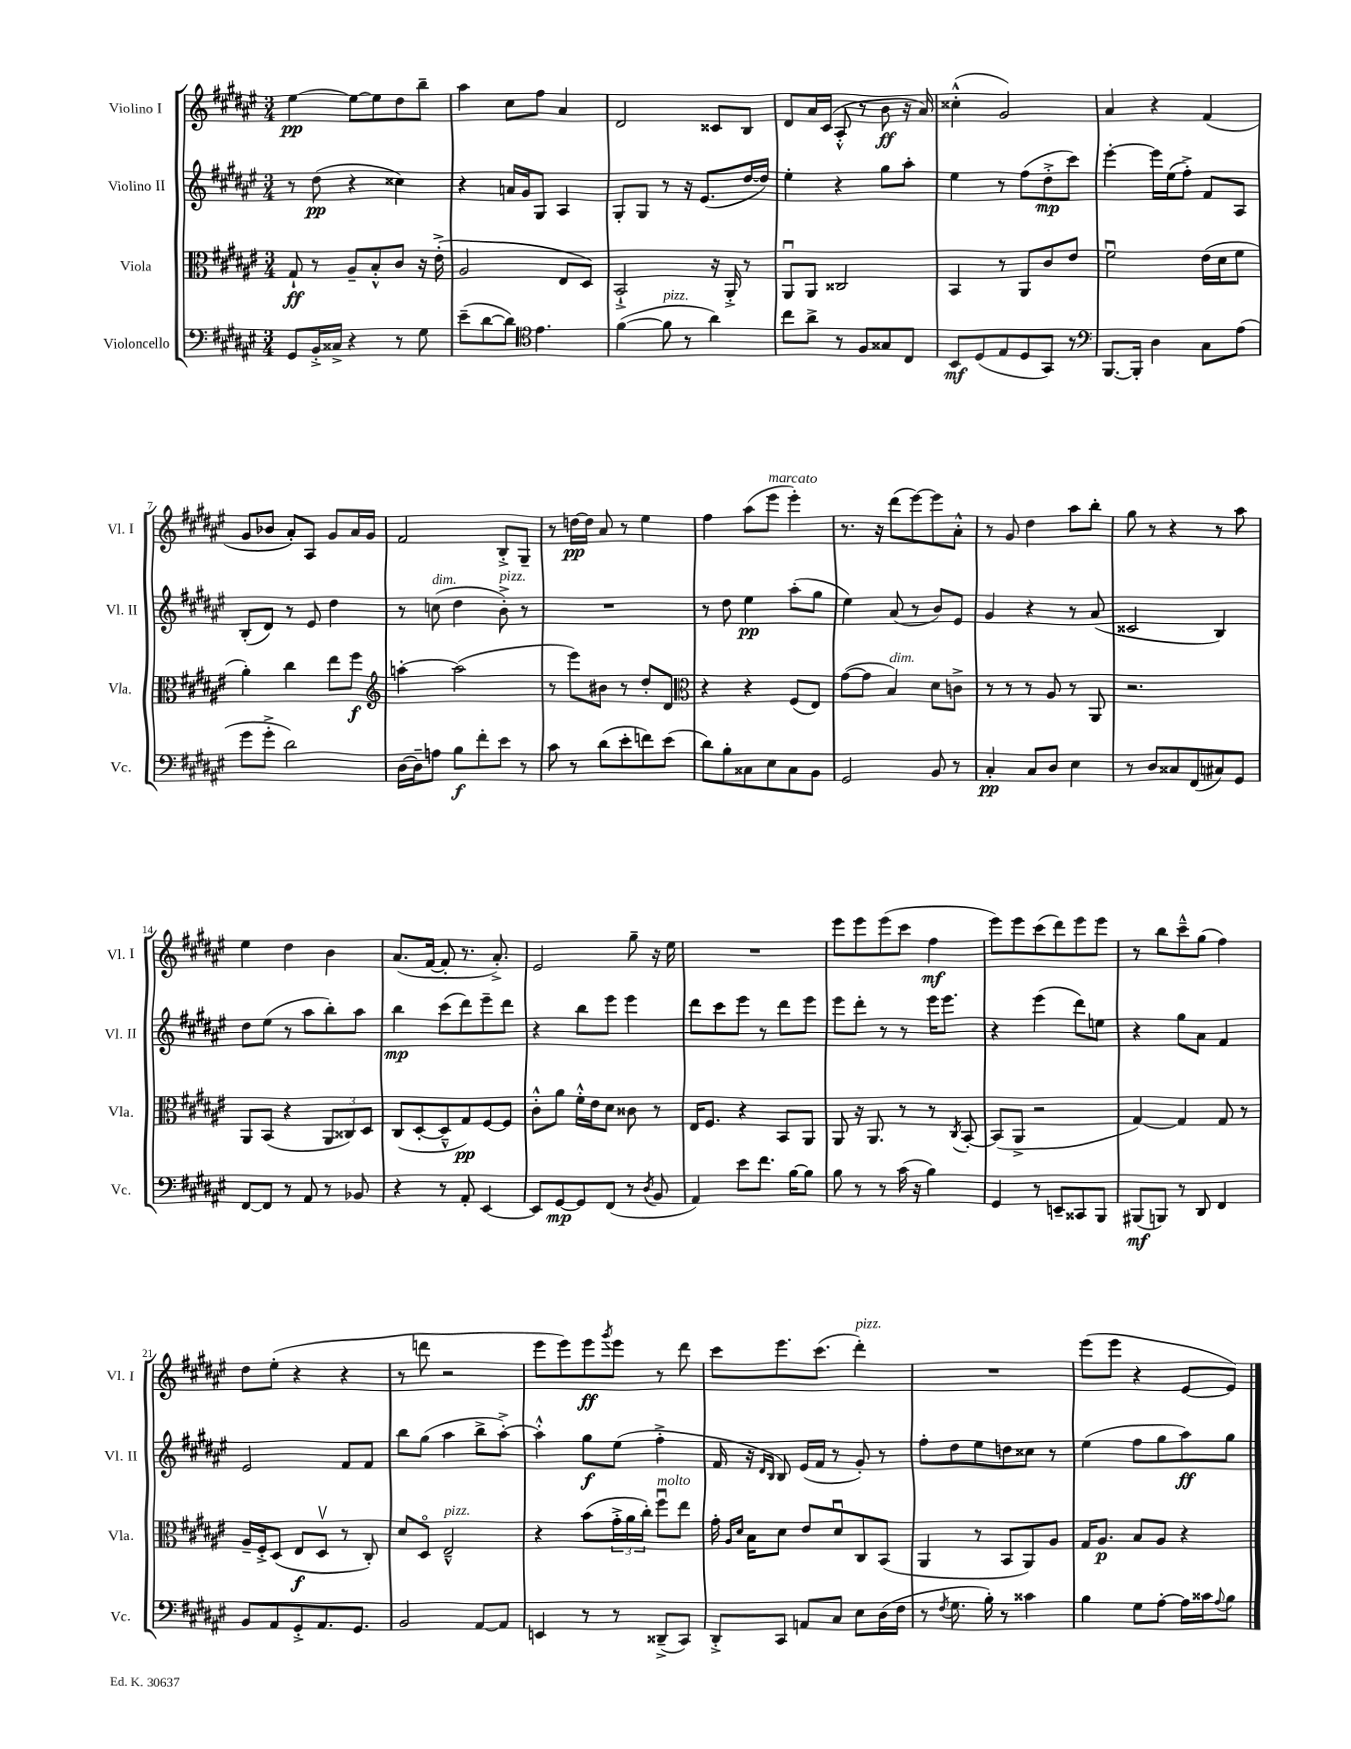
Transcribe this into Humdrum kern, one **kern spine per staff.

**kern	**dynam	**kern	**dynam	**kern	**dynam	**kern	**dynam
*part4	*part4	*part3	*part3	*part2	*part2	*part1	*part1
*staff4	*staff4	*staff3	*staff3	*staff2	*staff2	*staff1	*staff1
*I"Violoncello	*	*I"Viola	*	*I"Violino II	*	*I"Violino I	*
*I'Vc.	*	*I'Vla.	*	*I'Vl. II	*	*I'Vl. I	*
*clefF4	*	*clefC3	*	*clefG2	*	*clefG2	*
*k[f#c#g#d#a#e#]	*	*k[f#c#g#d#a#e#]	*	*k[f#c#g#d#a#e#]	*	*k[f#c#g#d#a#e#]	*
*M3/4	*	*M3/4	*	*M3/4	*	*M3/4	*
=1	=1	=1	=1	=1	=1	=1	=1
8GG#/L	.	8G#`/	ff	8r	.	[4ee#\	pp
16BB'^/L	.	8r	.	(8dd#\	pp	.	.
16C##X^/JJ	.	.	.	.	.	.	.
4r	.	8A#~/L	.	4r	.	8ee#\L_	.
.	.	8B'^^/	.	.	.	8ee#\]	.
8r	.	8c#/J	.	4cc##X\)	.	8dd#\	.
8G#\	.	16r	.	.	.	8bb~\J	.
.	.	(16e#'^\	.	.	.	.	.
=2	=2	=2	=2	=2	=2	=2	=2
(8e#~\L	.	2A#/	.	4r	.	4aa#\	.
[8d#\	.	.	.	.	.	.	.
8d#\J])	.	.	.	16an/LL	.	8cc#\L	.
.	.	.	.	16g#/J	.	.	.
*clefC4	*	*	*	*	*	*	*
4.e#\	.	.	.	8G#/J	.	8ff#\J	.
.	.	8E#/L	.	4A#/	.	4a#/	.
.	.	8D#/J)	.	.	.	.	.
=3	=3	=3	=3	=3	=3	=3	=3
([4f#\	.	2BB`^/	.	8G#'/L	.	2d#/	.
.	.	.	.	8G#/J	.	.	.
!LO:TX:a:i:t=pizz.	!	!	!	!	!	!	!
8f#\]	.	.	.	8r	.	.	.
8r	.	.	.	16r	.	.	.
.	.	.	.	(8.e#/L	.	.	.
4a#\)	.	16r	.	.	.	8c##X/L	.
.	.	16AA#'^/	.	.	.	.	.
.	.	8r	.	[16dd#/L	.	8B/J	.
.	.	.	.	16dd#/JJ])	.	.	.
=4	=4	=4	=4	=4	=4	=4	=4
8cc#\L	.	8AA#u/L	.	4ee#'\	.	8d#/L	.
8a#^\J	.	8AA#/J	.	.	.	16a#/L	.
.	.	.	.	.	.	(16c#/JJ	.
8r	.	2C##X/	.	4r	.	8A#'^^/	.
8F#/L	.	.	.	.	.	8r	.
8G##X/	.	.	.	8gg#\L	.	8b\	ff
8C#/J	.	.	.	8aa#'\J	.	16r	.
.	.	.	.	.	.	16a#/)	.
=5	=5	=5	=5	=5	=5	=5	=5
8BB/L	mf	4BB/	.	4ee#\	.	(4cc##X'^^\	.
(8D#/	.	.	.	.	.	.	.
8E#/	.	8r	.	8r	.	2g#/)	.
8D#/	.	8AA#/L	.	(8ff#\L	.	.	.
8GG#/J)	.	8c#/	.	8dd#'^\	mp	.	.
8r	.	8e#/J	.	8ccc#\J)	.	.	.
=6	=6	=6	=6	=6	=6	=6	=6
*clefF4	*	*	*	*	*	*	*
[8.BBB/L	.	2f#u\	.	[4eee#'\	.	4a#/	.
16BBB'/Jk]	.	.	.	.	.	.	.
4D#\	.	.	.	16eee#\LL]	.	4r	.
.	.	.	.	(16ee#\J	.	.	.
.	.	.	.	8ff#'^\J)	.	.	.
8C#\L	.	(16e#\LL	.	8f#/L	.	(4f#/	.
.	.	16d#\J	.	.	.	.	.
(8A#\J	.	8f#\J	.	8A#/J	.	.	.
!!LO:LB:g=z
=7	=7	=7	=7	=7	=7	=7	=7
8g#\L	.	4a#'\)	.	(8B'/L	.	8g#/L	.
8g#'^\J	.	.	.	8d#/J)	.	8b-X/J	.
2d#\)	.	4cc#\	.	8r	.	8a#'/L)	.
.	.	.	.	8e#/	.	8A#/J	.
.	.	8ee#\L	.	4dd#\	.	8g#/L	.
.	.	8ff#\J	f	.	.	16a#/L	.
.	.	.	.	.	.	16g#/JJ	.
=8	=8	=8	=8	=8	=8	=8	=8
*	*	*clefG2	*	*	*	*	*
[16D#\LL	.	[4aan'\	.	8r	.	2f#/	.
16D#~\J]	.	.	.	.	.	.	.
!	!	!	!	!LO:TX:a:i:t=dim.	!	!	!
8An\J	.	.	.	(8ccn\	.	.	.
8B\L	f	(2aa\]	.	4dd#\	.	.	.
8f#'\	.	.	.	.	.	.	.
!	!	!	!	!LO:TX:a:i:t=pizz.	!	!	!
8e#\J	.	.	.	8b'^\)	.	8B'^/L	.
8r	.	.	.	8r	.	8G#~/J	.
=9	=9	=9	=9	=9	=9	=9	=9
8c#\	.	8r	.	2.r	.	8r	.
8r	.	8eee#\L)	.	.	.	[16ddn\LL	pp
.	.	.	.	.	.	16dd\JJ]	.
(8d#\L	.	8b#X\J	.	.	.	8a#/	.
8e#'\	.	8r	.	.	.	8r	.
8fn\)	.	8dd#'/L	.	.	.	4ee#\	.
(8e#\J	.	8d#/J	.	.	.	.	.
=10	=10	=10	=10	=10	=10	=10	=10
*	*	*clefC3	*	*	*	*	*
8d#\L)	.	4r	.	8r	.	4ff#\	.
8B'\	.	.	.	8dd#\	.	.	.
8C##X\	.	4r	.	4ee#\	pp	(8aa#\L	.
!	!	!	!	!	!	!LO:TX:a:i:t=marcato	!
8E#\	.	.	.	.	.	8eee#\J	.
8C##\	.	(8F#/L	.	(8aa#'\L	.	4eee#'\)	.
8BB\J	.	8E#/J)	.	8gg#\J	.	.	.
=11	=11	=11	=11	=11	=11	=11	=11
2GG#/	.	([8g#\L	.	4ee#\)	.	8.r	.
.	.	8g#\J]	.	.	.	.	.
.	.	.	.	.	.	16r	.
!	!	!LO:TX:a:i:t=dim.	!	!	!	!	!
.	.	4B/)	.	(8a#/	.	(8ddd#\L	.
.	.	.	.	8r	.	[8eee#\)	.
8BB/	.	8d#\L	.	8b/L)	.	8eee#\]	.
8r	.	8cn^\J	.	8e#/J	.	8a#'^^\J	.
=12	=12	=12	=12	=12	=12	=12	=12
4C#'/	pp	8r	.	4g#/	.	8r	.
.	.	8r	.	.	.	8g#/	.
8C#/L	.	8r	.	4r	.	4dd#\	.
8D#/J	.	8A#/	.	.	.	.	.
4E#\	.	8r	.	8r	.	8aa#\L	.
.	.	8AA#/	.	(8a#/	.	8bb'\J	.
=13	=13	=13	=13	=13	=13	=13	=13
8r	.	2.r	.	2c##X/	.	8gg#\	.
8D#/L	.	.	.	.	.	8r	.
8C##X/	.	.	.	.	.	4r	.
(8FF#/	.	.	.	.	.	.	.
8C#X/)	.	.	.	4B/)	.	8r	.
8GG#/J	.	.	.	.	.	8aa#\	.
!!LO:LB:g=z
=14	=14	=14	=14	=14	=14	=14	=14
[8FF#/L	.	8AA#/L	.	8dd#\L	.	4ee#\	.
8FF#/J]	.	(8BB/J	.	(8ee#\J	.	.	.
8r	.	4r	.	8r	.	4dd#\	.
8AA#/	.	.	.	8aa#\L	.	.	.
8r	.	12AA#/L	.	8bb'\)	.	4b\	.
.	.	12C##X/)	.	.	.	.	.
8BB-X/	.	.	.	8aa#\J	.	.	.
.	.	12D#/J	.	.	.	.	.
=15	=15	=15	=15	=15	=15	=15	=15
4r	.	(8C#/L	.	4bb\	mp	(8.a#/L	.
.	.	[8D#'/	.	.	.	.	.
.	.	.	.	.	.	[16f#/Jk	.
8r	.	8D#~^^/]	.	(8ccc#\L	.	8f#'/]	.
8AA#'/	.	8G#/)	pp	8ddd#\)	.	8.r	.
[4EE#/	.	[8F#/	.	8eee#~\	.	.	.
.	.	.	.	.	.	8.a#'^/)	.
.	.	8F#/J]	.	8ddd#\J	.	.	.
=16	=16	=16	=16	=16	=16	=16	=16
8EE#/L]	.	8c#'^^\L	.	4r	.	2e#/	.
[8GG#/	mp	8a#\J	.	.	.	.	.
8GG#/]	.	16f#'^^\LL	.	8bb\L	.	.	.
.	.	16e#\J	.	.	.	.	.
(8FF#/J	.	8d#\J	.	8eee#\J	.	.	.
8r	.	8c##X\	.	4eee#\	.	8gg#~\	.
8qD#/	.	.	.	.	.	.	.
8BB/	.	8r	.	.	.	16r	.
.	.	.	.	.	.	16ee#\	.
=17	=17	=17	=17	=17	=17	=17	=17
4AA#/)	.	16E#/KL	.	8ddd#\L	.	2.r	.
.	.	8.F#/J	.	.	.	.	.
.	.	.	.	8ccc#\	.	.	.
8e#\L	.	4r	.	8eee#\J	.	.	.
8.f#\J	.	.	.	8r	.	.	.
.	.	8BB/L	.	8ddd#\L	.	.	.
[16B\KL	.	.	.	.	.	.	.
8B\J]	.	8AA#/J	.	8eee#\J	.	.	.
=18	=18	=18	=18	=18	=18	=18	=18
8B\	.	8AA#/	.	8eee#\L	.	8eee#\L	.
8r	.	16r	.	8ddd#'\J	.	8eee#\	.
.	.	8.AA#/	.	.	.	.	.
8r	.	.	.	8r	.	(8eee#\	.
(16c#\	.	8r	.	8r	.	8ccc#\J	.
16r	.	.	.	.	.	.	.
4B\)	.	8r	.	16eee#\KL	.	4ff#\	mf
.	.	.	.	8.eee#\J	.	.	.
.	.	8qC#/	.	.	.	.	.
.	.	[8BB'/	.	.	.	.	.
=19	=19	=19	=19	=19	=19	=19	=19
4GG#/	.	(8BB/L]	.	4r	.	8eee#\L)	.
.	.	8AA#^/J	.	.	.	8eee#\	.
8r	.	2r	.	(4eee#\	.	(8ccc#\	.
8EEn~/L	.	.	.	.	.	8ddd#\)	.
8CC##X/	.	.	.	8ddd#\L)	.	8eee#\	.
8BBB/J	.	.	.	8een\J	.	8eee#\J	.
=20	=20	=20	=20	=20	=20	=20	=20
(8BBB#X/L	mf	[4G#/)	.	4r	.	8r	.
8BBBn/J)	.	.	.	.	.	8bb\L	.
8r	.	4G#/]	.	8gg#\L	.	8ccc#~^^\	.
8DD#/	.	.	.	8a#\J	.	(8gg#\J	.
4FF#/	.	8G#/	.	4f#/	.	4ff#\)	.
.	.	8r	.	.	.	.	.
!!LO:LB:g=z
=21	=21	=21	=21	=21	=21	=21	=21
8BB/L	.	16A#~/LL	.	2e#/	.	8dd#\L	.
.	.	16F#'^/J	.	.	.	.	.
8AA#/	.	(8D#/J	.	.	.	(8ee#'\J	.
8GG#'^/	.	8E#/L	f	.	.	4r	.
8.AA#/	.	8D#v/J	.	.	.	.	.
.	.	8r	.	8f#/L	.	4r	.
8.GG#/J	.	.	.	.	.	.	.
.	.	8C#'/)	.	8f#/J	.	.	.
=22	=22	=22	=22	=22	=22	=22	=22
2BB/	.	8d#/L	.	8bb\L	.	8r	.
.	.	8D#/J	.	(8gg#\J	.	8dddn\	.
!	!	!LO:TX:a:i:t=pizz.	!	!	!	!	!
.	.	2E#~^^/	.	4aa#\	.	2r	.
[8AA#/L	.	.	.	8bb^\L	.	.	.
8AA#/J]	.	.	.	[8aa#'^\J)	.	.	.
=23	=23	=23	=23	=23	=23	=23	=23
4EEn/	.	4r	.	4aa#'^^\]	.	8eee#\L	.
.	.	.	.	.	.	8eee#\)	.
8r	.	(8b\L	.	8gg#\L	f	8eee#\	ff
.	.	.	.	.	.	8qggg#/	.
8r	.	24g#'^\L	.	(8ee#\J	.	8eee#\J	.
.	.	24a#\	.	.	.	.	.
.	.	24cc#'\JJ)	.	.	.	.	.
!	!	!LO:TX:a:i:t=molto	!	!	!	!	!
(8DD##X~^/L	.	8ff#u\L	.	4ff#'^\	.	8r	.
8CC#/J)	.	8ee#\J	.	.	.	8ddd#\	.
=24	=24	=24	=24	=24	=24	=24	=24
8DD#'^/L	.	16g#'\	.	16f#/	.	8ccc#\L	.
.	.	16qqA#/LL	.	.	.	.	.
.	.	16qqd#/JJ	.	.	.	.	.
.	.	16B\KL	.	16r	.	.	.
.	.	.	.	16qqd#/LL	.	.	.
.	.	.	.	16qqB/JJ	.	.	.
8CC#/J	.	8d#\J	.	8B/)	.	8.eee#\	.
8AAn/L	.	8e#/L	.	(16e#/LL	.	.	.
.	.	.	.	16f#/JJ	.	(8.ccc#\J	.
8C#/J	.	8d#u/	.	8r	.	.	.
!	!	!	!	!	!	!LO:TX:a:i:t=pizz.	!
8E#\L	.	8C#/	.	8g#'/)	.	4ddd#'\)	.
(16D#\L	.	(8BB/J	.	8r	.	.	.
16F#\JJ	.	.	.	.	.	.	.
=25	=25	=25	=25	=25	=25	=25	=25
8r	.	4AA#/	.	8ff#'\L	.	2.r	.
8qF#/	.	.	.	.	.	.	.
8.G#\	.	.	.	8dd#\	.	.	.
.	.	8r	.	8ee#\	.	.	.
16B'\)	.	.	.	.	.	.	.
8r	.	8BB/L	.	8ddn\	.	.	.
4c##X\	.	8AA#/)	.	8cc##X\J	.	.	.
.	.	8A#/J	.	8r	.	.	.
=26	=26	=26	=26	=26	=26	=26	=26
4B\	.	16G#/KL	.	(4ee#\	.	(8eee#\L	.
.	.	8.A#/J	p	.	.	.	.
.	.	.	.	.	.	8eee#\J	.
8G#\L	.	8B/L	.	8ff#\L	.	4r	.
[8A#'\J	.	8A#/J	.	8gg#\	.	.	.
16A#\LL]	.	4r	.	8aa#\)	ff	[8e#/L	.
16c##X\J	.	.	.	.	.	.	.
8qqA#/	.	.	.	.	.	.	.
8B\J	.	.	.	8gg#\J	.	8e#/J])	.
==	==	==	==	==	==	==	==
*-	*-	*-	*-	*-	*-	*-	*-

...

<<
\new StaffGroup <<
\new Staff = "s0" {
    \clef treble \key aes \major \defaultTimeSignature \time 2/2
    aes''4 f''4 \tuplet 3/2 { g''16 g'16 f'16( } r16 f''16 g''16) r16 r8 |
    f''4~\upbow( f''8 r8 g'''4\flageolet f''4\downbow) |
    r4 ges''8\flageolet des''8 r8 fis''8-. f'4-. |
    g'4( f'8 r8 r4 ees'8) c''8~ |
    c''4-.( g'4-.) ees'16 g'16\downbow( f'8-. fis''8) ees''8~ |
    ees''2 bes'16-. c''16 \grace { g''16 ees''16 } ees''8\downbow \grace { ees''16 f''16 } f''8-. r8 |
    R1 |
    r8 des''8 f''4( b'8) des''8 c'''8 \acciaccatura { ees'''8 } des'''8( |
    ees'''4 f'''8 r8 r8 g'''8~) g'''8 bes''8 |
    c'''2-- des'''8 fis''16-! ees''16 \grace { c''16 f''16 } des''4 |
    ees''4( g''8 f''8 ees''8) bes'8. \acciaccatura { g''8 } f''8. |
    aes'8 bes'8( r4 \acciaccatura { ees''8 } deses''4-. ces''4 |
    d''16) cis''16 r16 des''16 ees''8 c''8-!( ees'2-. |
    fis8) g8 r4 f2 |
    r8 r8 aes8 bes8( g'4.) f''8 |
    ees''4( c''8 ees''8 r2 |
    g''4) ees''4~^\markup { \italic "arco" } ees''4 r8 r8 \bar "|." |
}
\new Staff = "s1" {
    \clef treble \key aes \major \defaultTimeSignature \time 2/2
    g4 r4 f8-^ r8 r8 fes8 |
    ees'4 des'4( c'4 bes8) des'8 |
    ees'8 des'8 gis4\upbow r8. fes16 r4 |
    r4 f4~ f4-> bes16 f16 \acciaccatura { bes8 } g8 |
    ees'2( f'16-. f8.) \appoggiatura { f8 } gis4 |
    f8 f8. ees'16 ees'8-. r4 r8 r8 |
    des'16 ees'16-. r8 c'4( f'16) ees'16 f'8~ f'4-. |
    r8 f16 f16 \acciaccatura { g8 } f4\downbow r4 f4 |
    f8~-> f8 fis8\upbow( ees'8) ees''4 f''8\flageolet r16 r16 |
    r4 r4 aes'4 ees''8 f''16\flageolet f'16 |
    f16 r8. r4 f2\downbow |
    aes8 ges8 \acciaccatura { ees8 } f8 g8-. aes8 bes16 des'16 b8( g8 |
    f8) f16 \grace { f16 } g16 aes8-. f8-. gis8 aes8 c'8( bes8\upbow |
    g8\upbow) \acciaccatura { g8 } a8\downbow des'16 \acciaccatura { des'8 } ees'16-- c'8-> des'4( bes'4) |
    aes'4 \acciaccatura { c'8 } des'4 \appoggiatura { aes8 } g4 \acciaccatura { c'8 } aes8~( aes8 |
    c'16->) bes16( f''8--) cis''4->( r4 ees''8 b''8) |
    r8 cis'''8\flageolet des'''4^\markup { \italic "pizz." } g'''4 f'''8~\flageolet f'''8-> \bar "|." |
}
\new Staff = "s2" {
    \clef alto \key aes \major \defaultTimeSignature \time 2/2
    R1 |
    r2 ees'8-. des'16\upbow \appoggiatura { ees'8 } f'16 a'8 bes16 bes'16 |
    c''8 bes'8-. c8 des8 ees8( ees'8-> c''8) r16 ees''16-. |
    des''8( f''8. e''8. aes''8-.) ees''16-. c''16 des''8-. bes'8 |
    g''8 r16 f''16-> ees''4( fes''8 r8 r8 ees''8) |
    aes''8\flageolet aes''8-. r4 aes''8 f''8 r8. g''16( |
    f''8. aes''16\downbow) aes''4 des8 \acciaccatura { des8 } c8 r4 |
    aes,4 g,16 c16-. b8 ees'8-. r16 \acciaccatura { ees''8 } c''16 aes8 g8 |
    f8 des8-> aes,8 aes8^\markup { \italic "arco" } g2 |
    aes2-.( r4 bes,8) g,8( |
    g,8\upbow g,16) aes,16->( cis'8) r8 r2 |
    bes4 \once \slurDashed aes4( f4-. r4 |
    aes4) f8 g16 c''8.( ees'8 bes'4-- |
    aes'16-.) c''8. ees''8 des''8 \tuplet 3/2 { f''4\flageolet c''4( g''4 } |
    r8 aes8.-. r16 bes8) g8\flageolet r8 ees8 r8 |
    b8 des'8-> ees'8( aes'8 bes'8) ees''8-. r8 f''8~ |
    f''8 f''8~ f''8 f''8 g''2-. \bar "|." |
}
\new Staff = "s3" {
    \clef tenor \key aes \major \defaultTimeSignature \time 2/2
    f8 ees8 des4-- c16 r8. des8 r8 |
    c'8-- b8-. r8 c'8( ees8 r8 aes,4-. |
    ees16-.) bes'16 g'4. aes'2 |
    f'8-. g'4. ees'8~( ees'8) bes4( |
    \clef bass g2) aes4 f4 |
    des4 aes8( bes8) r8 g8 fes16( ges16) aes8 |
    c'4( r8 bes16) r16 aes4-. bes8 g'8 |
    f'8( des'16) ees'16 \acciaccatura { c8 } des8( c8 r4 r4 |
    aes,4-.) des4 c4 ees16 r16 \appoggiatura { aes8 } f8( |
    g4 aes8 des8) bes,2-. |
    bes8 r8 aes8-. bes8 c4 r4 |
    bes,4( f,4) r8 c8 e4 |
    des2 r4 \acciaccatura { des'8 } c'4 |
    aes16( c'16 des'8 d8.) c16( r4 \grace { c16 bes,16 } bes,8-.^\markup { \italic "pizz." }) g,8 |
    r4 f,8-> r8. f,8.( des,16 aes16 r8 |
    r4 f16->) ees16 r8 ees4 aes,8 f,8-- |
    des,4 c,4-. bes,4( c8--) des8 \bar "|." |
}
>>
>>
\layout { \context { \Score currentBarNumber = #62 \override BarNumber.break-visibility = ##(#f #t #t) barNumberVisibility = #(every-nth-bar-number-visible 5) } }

— TASK OBJECTIVE —
Please pull out every line above that contains the word "italic".

— WRITTEN SOLUTION —
    g''4) ees''4~^\markup { \italic "arco" } ees''4 r8 r8 \bar "|." |
    r8 cis'''8\flageolet des'''4^\markup { \italic "pizz." } g'''4 f'''8~\flageolet f'''8-> \bar "|." |
    f8 des8-> aes,8 aes8^\markup { \italic "arco" } g2 |
    aes16( c'16 des'8 d8.) c16( r4 \grace { c16 bes,16 } bes,8-.^\markup { \italic "pizz." }) g,8 |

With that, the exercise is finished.